[What is expected] Down to the last line, restate the records below word for word, dropping every image.

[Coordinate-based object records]
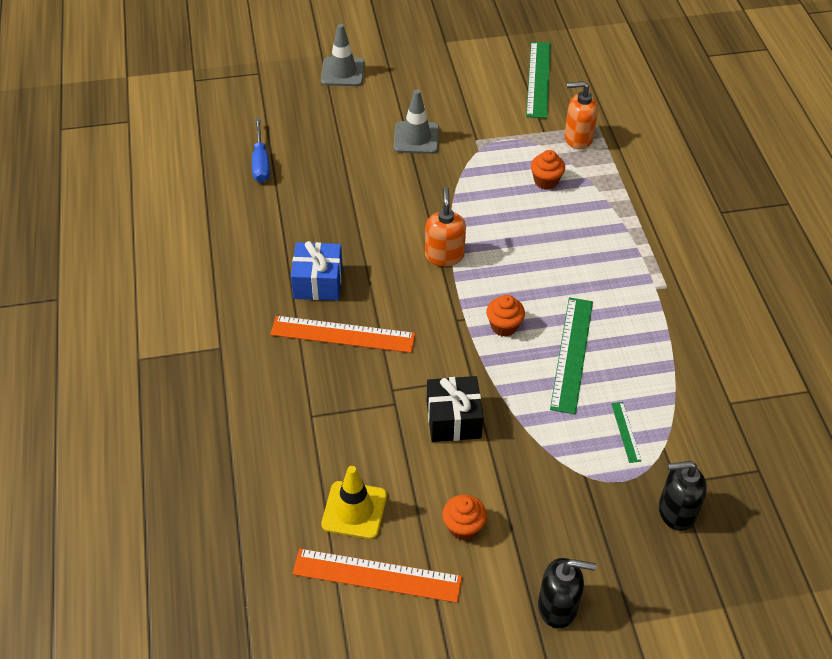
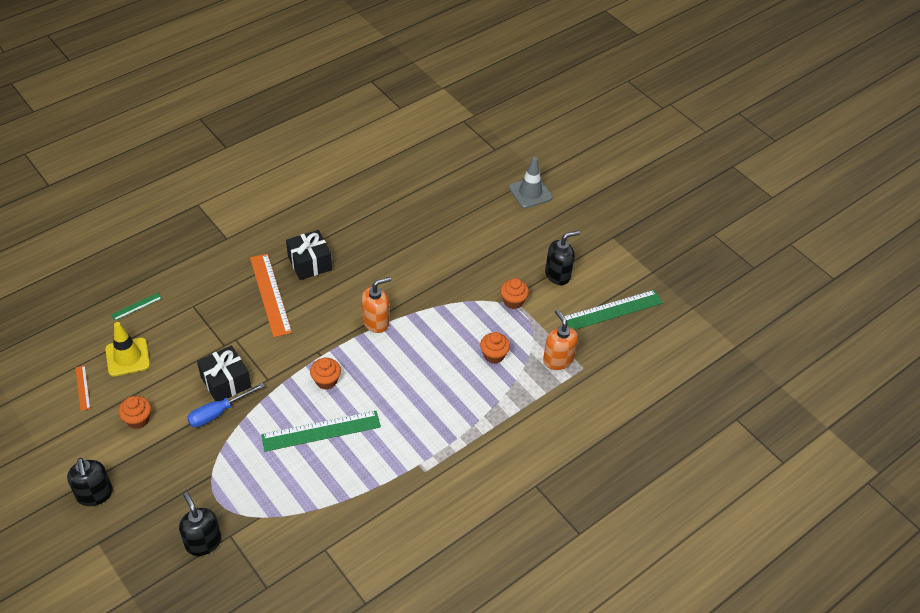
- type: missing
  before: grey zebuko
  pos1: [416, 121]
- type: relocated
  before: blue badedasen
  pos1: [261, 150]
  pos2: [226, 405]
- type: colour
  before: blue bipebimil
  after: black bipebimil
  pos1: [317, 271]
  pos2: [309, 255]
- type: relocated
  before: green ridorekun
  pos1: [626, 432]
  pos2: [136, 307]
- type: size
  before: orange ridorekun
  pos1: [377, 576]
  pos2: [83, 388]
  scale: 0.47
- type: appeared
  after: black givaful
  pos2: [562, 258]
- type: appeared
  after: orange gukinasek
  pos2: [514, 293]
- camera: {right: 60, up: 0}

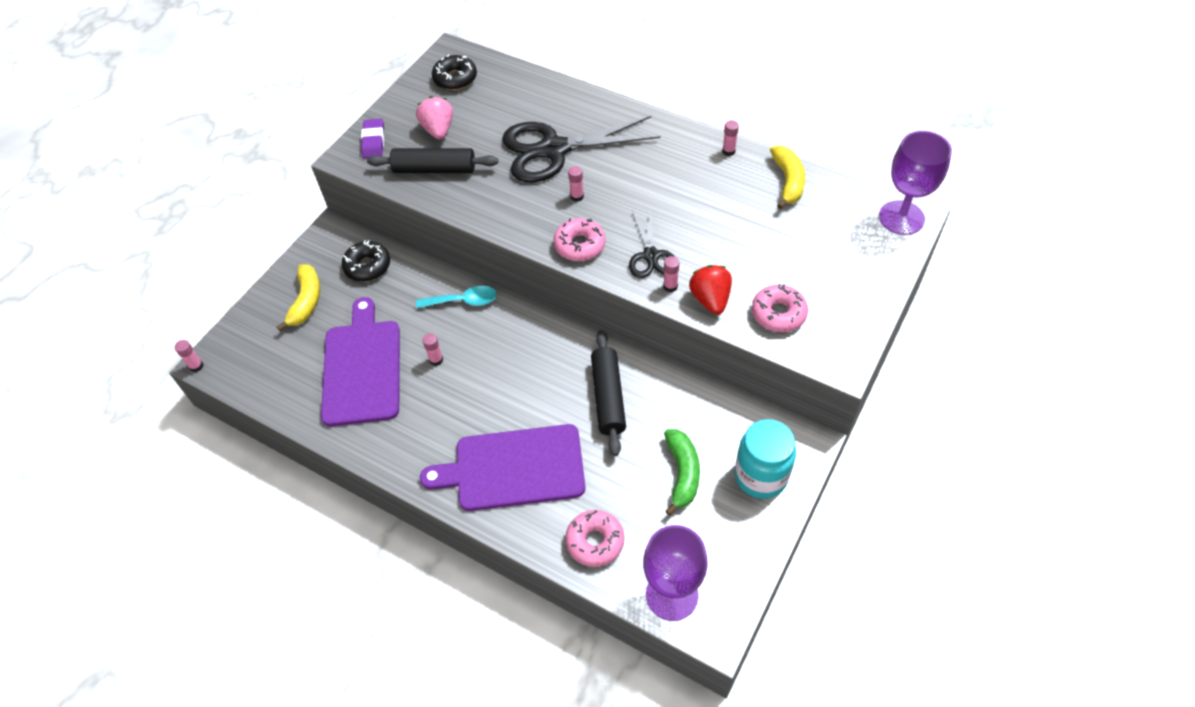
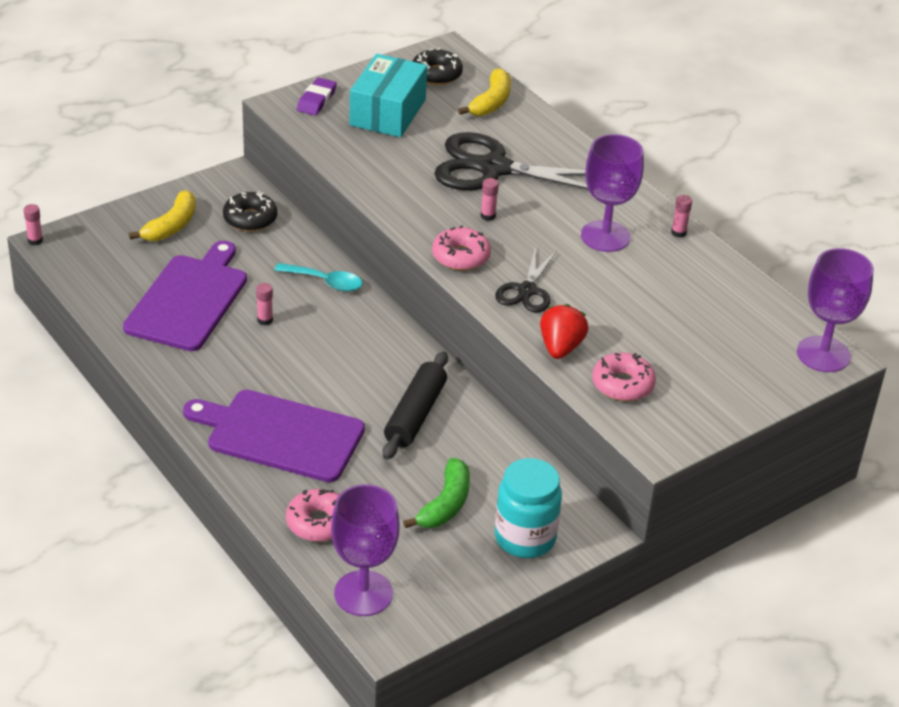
- type: exchanged
  before: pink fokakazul
  after:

[Expected output]
- type: missing
  before: grey zebuko
  pos1: [416, 121]
- type: relocated
  before: blue badedasen
  pos1: [261, 150]
  pos2: [226, 405]
- type: colour
  before: blue bipebimil
  after: black bipebimil
  pos1: [317, 271]
  pos2: [309, 255]
- type: relocated
  before: green ridorekun
  pos1: [626, 432]
  pos2: [136, 307]
- type: size
  before: orange ridorekun
  pos1: [377, 576]
  pos2: [83, 388]
  scale: 0.47
- type: appeared
  after: black givaful
  pos2: [562, 258]
- type: appeared
  after: orange gukinasek
  pos2: [514, 293]
- camera: {right: 60, up: 0}

- type: exchanged
  before: pink fokakazul
  after:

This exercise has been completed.